• **Exercise directions**: Retype exactly what appears below from the line containing "BT2 pin GND: GND -> VIN" down to the line containing "DRIVER3 pin IN1: D12 -> D5", keeping both end lines. Do not include pictures.

• **Recorded data**:

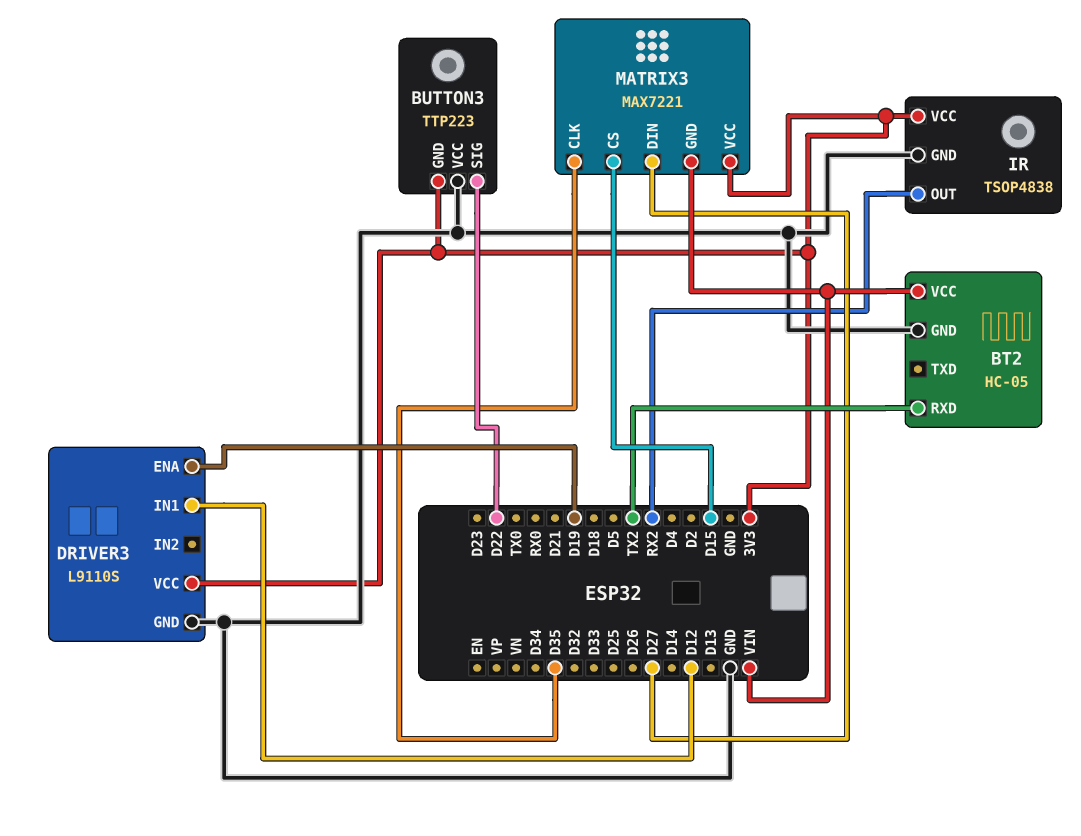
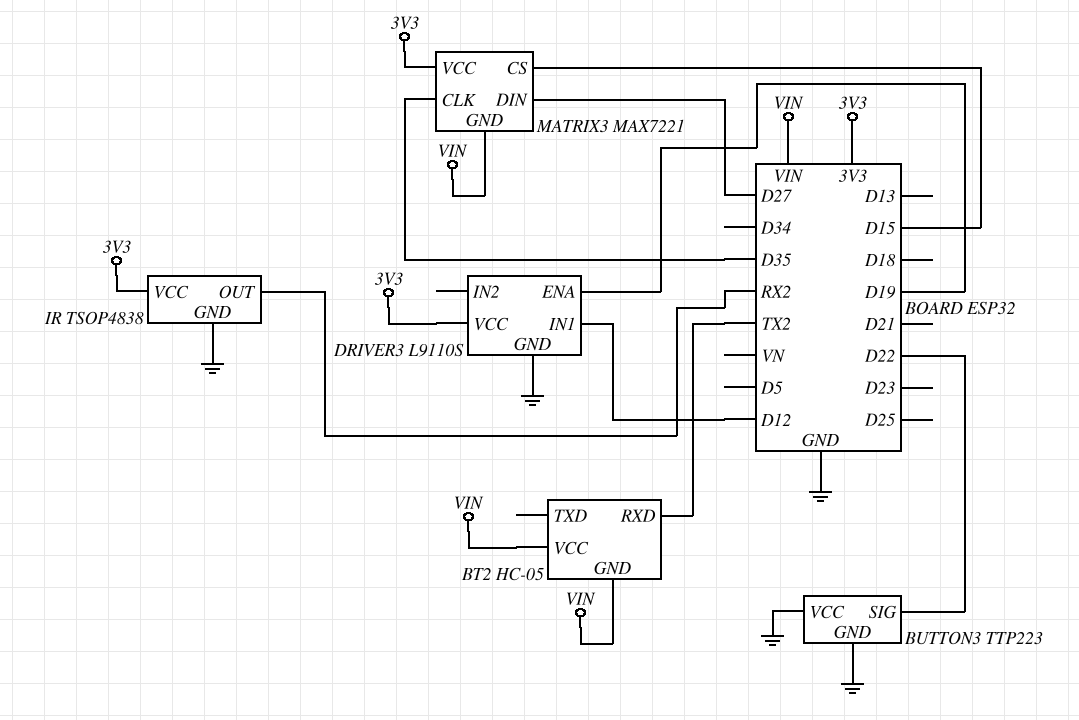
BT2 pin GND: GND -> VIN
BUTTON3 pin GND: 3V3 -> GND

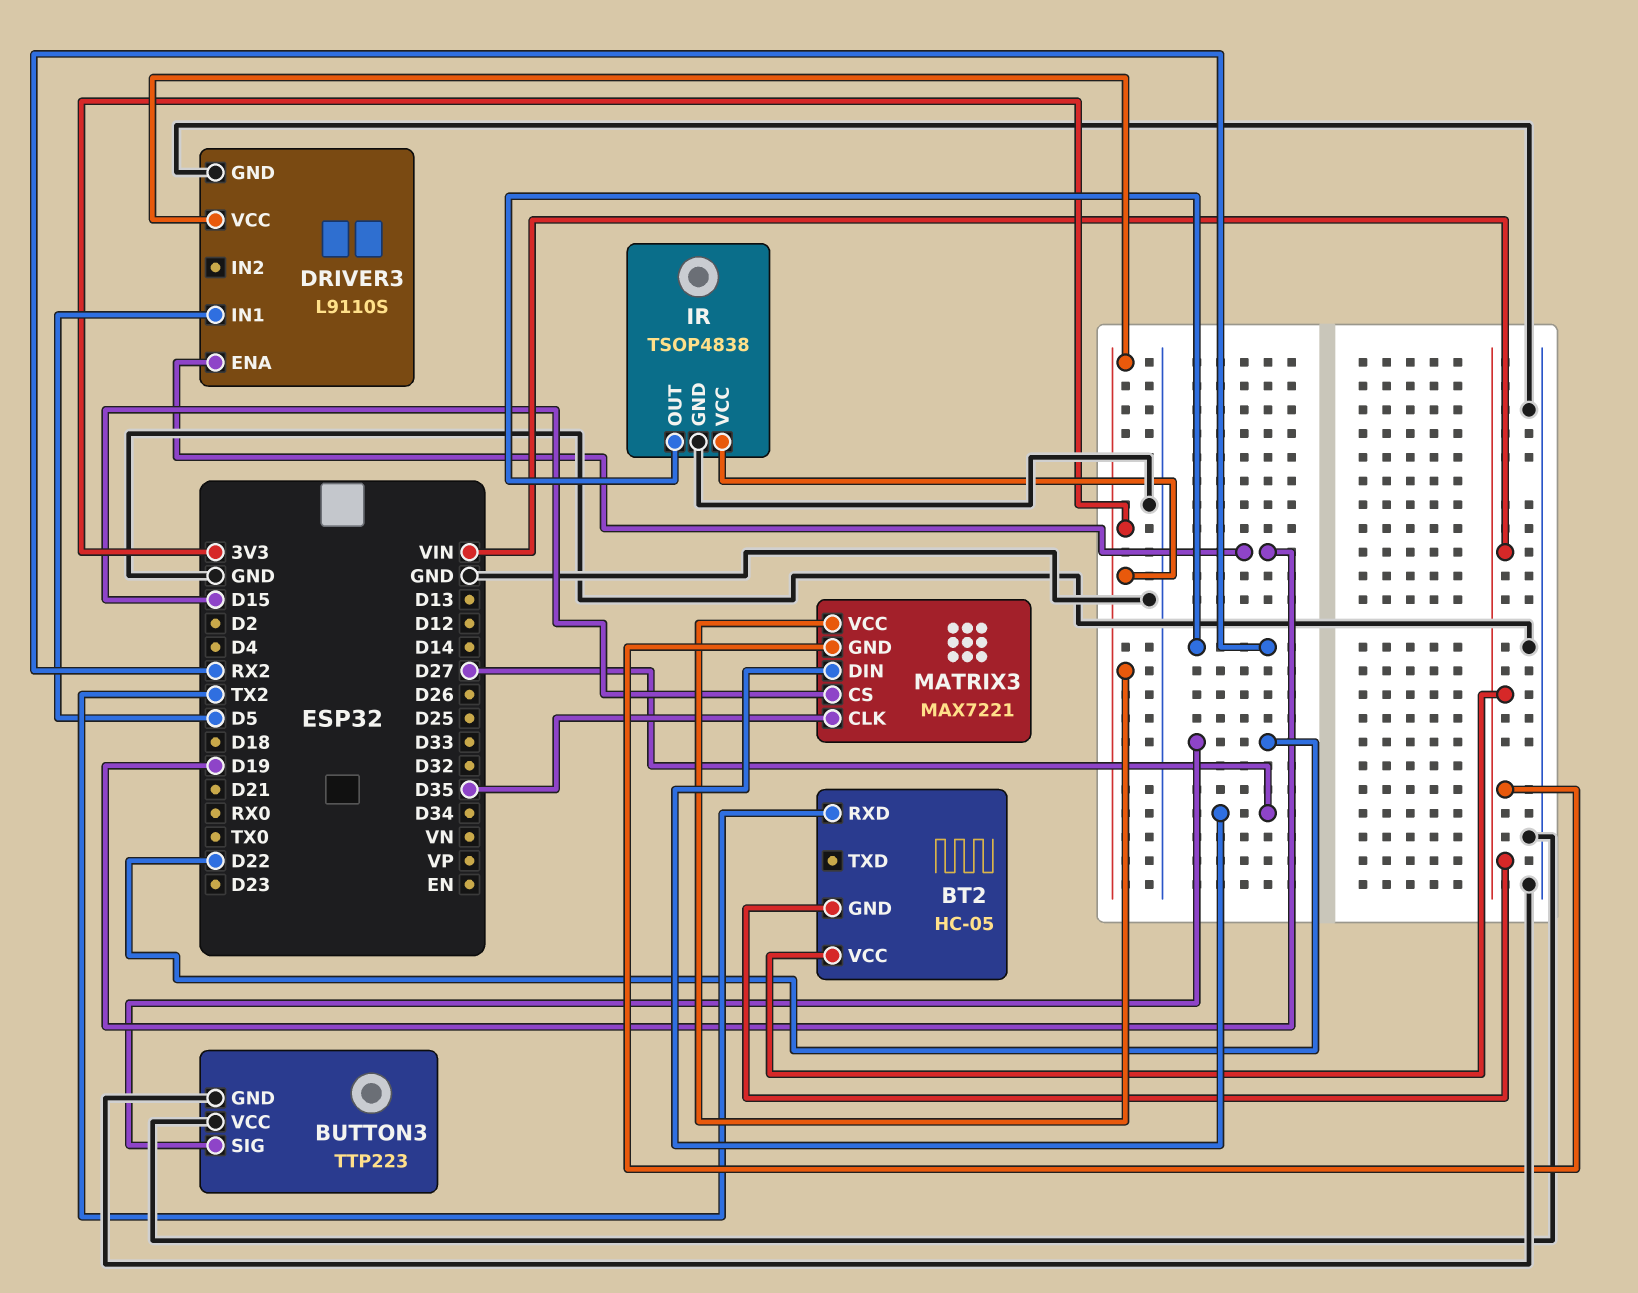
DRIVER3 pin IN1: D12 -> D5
==
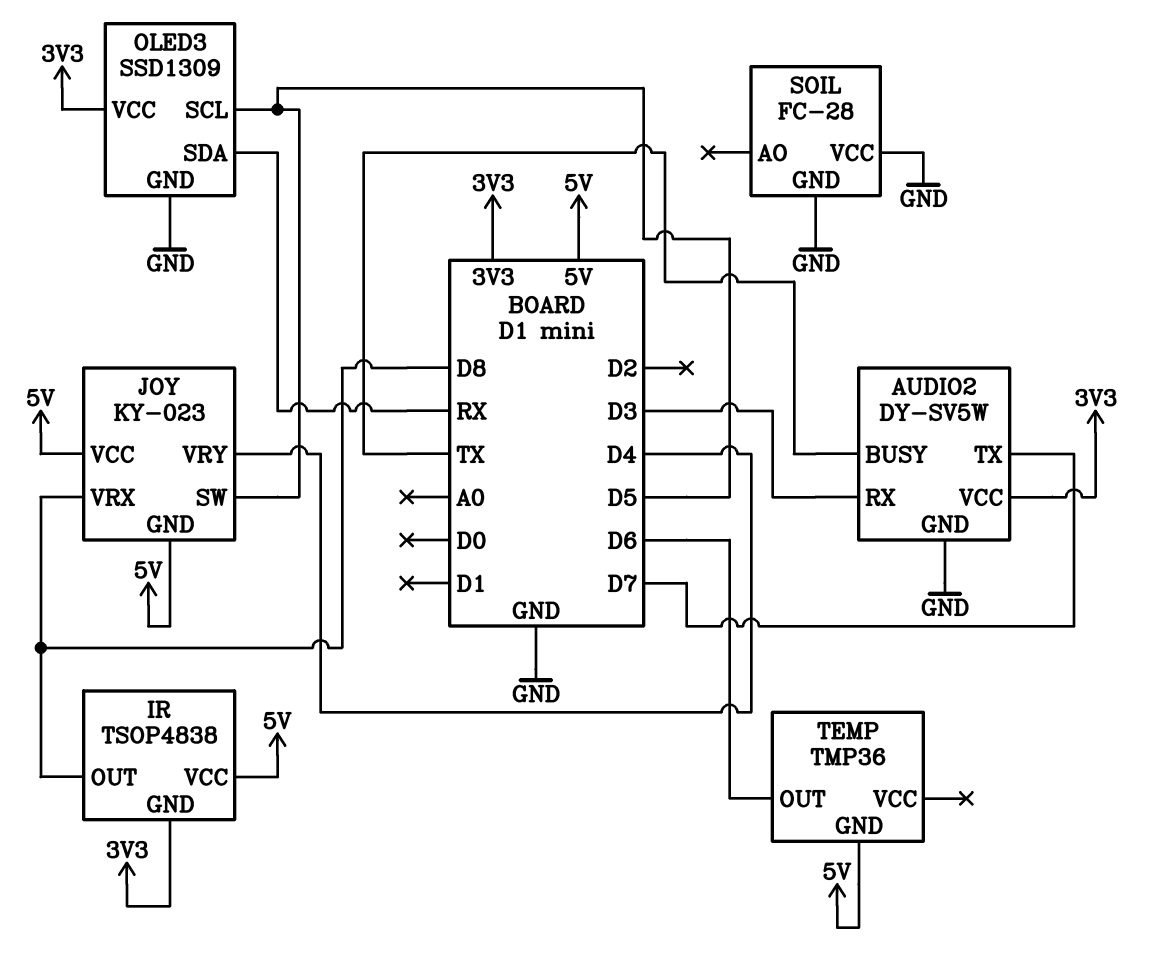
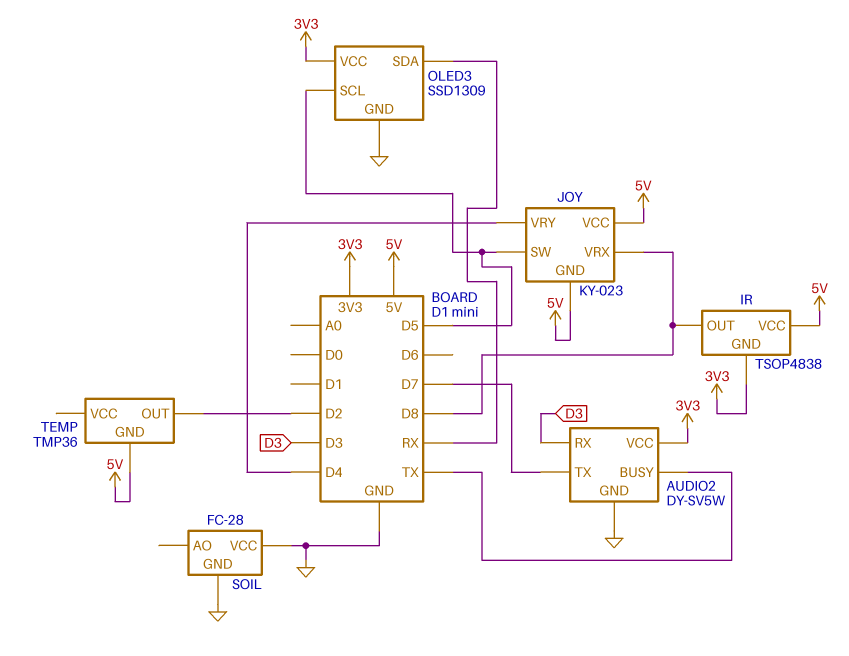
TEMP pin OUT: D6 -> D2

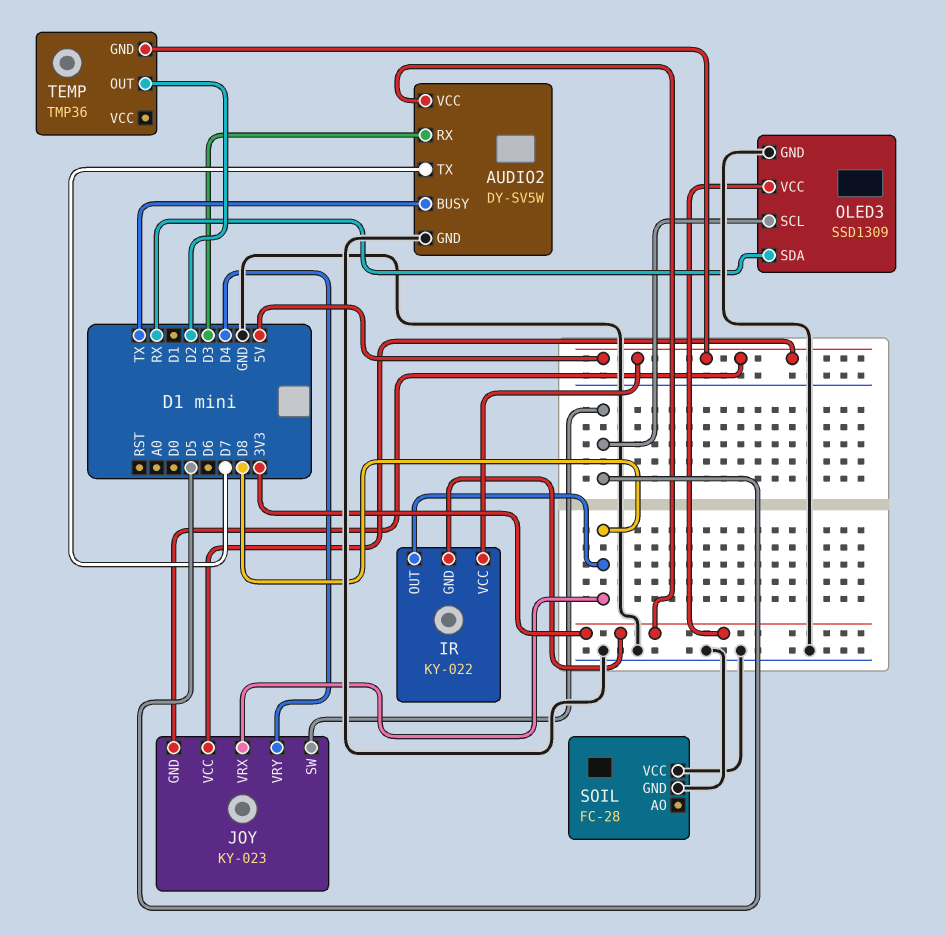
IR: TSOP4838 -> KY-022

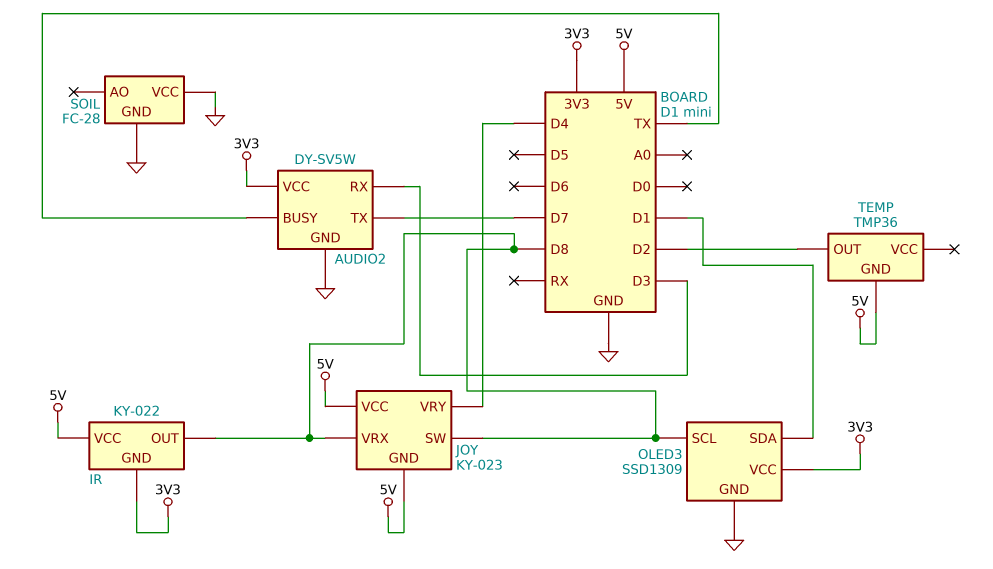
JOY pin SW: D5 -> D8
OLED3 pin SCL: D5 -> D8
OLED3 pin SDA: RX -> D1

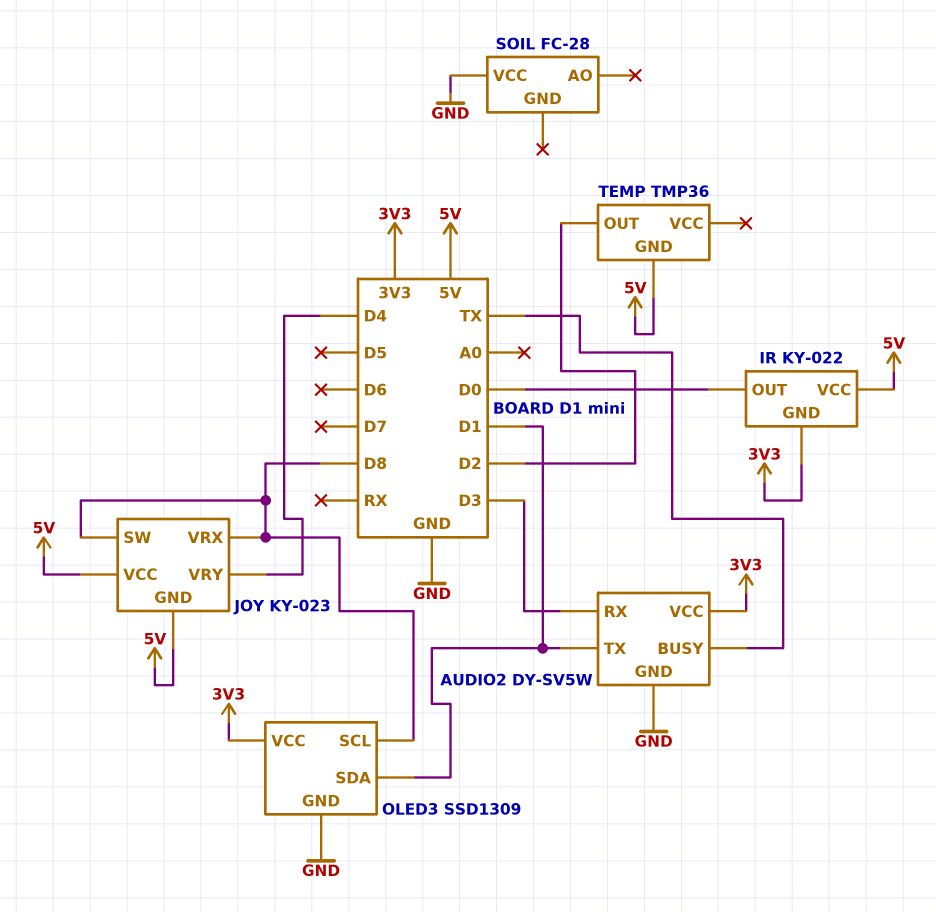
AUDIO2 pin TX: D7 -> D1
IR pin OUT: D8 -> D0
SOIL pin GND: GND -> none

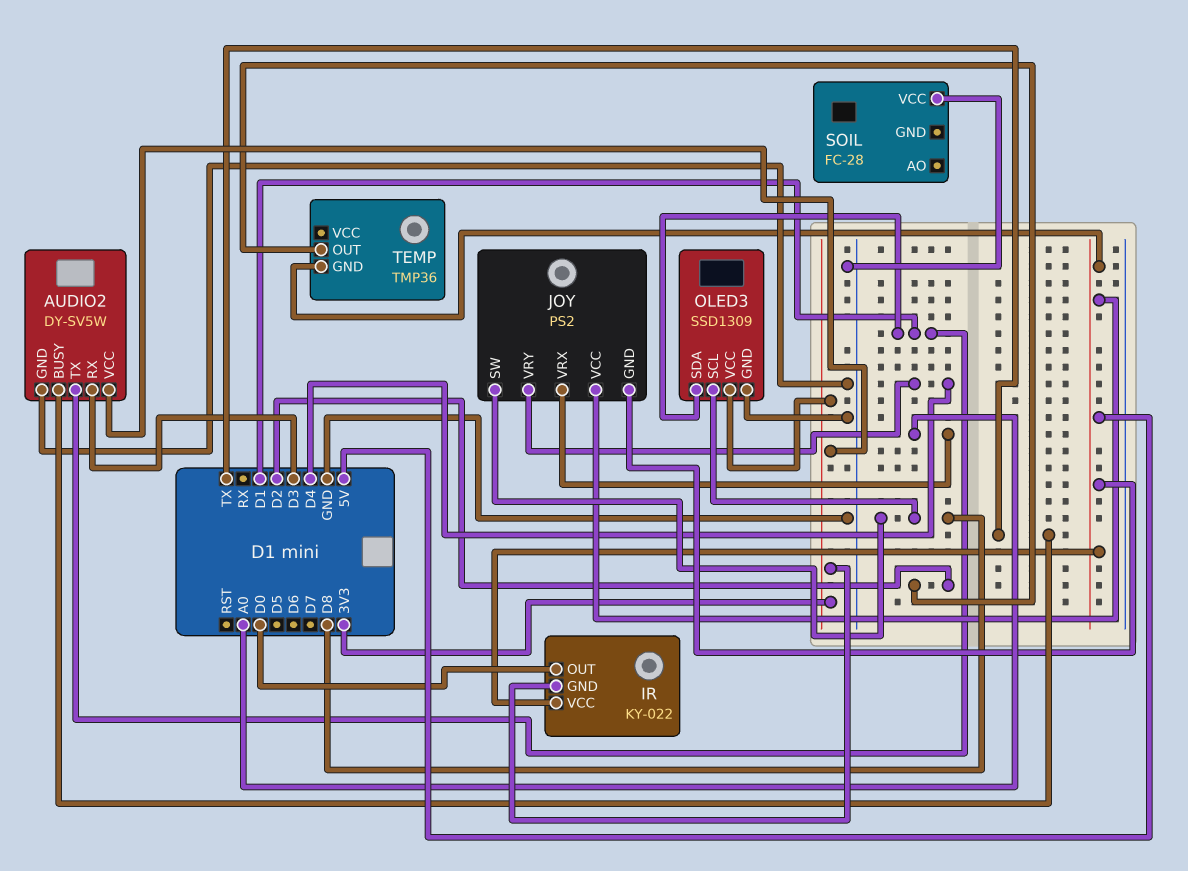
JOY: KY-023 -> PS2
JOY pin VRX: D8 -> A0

• **Problem solution**:
BT2 pin GND: GND -> VIN
BUTTON3 pin GND: 3V3 -> GND

DRIVER3 pin IN1: D12 -> D5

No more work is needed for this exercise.